── Material for this task ──

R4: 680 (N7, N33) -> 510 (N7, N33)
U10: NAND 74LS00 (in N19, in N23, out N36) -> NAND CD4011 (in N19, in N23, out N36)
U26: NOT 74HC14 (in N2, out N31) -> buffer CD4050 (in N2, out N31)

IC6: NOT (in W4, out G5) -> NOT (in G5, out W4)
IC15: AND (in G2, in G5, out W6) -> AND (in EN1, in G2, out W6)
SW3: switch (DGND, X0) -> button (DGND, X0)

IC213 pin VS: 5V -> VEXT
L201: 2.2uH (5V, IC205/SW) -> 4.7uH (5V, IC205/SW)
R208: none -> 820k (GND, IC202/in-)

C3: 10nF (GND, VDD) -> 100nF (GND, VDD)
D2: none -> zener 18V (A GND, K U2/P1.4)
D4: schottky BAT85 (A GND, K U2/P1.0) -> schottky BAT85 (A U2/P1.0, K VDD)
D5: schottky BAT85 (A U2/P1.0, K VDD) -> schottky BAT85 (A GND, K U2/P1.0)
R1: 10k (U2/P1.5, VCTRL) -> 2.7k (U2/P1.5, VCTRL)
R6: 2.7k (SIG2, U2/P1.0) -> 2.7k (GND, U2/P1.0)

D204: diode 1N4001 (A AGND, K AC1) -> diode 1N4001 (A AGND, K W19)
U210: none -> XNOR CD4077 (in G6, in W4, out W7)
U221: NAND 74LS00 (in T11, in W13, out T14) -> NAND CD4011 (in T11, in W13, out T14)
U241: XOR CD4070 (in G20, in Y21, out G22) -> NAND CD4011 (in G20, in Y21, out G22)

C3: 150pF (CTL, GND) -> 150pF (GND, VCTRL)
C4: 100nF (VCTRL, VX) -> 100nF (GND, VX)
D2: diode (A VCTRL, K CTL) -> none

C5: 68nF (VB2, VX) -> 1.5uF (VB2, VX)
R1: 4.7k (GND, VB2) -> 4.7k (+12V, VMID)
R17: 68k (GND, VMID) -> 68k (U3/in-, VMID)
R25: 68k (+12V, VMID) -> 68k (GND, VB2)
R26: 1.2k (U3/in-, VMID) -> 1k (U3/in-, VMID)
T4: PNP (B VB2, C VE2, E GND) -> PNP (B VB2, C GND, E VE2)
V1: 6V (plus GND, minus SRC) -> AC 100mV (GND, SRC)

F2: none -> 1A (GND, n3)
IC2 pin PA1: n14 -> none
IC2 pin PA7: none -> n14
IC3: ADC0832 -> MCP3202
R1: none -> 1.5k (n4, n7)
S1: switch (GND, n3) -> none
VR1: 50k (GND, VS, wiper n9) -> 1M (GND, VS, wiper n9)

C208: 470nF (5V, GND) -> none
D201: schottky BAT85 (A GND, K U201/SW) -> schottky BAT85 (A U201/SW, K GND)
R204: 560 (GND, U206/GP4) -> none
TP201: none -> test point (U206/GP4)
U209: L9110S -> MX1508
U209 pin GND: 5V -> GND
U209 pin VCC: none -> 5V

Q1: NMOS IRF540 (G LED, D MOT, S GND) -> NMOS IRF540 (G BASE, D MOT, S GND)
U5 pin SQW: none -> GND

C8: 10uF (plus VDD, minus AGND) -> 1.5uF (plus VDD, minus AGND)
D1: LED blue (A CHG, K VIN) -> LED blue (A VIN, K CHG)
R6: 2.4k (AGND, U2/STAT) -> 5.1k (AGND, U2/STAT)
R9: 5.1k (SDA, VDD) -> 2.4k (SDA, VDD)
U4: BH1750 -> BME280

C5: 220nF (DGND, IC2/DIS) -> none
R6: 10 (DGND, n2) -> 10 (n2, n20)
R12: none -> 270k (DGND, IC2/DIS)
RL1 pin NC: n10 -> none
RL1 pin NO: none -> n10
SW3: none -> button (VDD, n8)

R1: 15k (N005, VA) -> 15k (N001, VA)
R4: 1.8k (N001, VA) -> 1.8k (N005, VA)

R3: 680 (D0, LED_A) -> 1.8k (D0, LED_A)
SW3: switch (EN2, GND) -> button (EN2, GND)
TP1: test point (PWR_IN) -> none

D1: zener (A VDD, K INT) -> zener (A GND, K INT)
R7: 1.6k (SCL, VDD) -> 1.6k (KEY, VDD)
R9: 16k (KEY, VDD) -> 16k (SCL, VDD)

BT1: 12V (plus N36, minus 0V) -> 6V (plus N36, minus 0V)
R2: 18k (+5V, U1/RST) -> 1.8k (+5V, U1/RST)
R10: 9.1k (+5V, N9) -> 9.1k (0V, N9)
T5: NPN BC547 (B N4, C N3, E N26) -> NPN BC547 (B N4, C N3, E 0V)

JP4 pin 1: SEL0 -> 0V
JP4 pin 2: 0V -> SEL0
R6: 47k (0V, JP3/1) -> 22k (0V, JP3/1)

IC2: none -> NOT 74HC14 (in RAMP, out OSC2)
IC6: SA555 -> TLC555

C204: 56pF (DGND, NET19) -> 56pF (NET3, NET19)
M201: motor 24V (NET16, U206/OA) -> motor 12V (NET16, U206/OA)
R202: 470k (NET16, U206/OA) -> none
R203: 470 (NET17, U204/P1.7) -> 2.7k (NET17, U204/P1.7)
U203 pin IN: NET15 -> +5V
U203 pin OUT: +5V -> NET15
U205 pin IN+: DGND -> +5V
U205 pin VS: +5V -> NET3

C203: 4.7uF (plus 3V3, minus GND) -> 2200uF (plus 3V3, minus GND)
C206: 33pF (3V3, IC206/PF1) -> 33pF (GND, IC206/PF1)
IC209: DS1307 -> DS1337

───

Your assignment
Only the lines above from the one with "C8: 10uF (plus" up to and including the one with "TP1: test point (PWR_IN) -> none" should be repeated, exactly as written.

Result
C8: 10uF (plus VDD, minus AGND) -> 1.5uF (plus VDD, minus AGND)
D1: LED blue (A CHG, K VIN) -> LED blue (A VIN, K CHG)
R6: 2.4k (AGND, U2/STAT) -> 5.1k (AGND, U2/STAT)
R9: 5.1k (SDA, VDD) -> 2.4k (SDA, VDD)
U4: BH1750 -> BME280

C5: 220nF (DGND, IC2/DIS) -> none
R6: 10 (DGND, n2) -> 10 (n2, n20)
R12: none -> 270k (DGND, IC2/DIS)
RL1 pin NC: n10 -> none
RL1 pin NO: none -> n10
SW3: none -> button (VDD, n8)

R1: 15k (N005, VA) -> 15k (N001, VA)
R4: 1.8k (N001, VA) -> 1.8k (N005, VA)

R3: 680 (D0, LED_A) -> 1.8k (D0, LED_A)
SW3: switch (EN2, GND) -> button (EN2, GND)
TP1: test point (PWR_IN) -> none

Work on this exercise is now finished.